*YOUR ASSIGNMENT:*
Which lines of the records below contain the word "slope"? Copy each of them out.

::::::::::

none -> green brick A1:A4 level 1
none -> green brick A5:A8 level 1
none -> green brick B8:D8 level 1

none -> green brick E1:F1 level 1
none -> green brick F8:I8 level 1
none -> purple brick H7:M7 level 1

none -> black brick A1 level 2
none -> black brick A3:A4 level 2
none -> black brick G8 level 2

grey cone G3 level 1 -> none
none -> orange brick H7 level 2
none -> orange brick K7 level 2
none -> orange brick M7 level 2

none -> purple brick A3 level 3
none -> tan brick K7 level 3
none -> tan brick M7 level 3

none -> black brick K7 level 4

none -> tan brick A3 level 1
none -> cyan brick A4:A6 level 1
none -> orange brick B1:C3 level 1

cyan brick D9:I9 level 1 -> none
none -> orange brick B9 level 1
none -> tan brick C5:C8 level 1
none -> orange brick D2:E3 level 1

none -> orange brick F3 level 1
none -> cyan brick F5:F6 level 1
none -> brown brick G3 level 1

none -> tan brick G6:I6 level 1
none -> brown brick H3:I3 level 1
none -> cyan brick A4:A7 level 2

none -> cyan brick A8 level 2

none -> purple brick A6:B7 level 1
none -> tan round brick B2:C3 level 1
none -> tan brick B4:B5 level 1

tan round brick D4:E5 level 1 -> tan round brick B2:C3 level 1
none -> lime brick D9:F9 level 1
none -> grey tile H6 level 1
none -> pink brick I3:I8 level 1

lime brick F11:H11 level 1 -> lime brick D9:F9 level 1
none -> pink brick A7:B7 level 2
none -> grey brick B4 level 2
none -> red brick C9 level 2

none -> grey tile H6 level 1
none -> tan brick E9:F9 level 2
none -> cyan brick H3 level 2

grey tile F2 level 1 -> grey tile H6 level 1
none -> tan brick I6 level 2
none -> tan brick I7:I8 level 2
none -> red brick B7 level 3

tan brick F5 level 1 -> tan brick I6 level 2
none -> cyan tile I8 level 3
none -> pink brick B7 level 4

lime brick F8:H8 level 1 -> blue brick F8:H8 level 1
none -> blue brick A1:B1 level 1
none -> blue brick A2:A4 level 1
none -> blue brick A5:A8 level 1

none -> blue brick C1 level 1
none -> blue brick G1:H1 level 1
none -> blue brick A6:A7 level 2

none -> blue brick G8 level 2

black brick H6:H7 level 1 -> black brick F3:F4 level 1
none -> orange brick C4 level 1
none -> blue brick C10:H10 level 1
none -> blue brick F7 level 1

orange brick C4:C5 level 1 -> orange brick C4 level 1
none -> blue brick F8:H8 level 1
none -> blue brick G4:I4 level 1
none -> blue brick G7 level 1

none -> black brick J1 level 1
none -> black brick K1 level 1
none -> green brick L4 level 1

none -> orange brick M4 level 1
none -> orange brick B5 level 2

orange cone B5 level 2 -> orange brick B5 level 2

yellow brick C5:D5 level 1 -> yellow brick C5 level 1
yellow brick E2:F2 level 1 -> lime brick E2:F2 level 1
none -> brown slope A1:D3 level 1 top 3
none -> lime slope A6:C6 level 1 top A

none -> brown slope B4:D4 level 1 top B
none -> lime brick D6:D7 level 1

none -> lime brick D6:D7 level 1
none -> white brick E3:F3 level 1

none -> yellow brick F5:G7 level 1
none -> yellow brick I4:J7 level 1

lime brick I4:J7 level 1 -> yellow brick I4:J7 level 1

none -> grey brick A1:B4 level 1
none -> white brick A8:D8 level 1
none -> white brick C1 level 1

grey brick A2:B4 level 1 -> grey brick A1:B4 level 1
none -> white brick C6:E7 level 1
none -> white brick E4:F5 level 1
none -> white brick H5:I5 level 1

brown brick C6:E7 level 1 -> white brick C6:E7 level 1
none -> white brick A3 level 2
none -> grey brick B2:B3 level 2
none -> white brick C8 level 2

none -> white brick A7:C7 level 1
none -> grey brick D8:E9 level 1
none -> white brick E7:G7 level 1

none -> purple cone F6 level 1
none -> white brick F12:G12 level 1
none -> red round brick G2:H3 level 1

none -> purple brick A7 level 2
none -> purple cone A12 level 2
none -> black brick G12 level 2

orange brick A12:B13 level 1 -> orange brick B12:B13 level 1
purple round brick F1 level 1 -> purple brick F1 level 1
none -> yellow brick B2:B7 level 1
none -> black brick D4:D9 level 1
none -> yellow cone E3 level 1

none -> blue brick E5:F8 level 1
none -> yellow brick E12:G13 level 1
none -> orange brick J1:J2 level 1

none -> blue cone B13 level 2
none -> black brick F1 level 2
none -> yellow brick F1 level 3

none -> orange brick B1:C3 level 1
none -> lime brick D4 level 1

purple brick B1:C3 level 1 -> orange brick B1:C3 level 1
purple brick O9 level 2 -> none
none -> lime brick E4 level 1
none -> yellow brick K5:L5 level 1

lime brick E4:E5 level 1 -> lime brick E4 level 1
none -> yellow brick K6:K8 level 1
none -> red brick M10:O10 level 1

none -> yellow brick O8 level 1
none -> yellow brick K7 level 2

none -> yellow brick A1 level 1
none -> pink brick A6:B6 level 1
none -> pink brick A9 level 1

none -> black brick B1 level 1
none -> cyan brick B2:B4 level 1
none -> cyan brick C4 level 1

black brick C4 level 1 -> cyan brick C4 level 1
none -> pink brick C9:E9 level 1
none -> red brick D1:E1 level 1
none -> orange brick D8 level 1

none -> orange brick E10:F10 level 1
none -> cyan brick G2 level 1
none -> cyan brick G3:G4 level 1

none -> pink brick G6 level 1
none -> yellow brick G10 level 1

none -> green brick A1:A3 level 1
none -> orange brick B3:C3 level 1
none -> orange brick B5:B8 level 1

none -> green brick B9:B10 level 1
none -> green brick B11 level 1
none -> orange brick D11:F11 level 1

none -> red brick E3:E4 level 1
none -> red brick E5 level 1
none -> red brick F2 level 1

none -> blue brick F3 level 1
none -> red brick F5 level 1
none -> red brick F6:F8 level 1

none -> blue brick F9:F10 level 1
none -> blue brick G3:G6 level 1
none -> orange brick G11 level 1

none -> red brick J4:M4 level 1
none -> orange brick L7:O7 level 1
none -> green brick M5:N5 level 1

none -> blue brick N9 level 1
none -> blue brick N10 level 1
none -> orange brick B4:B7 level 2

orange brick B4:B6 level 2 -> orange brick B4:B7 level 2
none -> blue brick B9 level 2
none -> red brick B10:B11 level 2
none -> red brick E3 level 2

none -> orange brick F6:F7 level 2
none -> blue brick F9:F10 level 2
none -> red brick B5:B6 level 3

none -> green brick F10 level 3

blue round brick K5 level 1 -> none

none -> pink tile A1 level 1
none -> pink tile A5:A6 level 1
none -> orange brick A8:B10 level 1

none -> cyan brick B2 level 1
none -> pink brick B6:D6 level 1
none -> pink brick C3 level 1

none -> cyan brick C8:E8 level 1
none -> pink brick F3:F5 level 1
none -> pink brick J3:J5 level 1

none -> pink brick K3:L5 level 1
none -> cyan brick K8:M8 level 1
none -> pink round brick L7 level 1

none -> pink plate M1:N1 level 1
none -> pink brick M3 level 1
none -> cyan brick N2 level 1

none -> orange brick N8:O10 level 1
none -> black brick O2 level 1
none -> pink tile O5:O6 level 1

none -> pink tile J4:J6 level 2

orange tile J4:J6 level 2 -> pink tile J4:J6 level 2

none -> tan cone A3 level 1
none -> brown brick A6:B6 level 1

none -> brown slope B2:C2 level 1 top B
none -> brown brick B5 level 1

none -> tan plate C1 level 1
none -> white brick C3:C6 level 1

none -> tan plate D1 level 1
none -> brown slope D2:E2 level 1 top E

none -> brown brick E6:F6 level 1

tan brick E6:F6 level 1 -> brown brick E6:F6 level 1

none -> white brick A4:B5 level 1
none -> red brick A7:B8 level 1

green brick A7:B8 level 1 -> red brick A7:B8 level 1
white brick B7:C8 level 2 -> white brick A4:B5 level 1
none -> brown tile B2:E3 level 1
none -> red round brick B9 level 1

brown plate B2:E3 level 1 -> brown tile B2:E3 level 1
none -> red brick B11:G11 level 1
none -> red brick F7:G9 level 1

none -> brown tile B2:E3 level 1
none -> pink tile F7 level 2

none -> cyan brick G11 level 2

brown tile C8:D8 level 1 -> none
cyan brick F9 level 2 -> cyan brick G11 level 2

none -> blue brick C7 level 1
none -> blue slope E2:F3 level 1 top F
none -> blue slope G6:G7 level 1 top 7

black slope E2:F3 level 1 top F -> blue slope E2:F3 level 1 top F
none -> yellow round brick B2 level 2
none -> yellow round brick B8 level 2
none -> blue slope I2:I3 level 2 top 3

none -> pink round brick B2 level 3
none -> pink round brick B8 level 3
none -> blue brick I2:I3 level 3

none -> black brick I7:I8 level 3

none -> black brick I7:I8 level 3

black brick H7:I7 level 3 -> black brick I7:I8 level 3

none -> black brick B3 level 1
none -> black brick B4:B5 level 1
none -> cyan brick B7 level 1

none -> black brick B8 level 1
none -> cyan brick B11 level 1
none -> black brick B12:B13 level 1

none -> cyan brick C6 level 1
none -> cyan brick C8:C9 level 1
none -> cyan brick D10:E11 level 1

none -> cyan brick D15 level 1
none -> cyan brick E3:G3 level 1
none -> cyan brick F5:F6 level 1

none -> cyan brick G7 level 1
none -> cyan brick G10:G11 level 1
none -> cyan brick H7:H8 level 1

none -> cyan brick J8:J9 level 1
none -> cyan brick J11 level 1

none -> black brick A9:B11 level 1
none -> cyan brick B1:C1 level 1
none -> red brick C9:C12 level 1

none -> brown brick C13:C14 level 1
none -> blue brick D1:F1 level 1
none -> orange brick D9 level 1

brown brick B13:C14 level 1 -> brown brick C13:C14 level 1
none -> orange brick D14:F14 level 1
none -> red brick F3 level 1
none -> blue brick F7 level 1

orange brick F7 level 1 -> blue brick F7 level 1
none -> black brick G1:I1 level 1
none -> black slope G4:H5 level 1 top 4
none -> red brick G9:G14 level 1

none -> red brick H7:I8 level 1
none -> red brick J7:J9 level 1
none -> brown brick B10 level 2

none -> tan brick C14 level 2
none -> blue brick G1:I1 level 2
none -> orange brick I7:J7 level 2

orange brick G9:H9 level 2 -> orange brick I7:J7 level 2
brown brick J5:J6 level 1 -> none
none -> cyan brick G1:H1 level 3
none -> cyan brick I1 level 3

::::::::::

*EXERCISE RESPONSE:*
none -> brown slope A1:D3 level 1 top 3
none -> lime slope A6:C6 level 1 top A
none -> brown slope B4:D4 level 1 top B
none -> brown slope B2:C2 level 1 top B
none -> brown slope D2:E2 level 1 top E
none -> blue slope E2:F3 level 1 top F
none -> blue slope G6:G7 level 1 top 7
black slope E2:F3 level 1 top F -> blue slope E2:F3 level 1 top F
none -> blue slope I2:I3 level 2 top 3
none -> black slope G4:H5 level 1 top 4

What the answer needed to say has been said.